■ EXERCISE REQUIREMENTS:
First find the line containing "(786, 463) = (643, 266): purple" in the data, then set it down exactly along with every line after it, through the last.

= Beginning of Section =

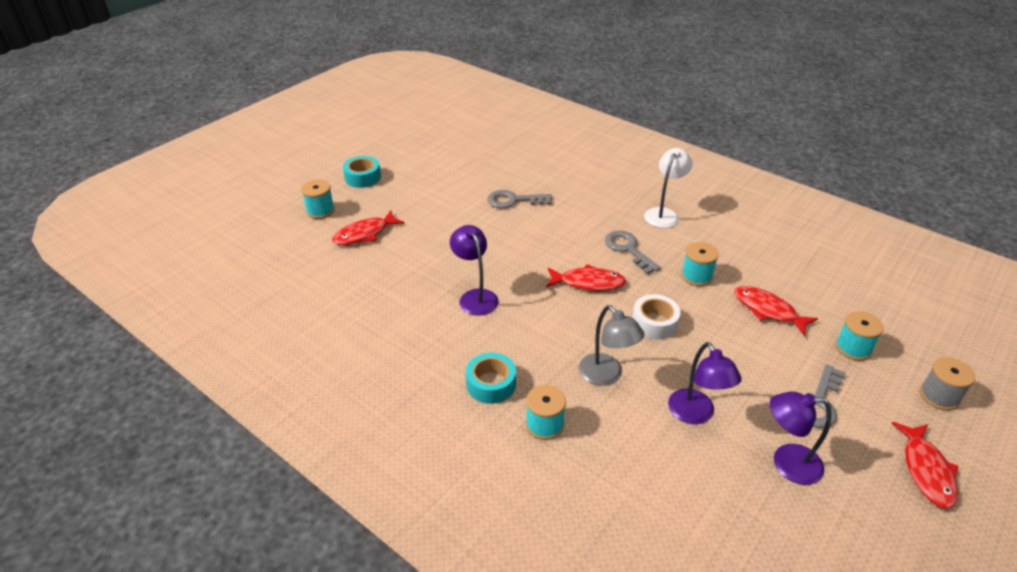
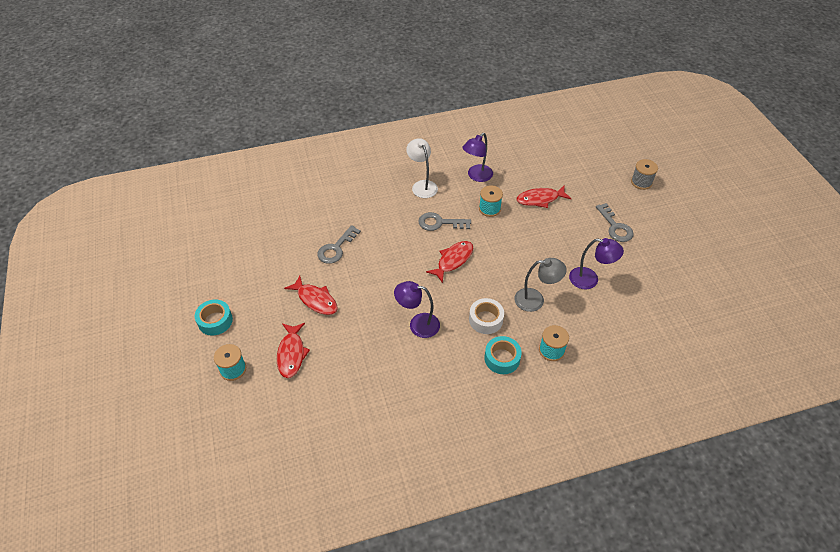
camera: 55 degrees left, 10 degrees up
(654, 323) = (511, 252): white tape -> white tape (486, 320)
(786, 463) = (643, 266): purple lamp -> purple lamp (476, 176)
(853, 348) = (591, 187): turquoise spool -> none
(926, 470) = (678, 220): red fish -> red fish (315, 300)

= End of Section =

■ REPLY TO THE EXERCISE:
(786, 463) = (643, 266): purple lamp -> purple lamp (476, 176)
(853, 348) = (591, 187): turquoise spool -> none
(926, 470) = (678, 220): red fish -> red fish (315, 300)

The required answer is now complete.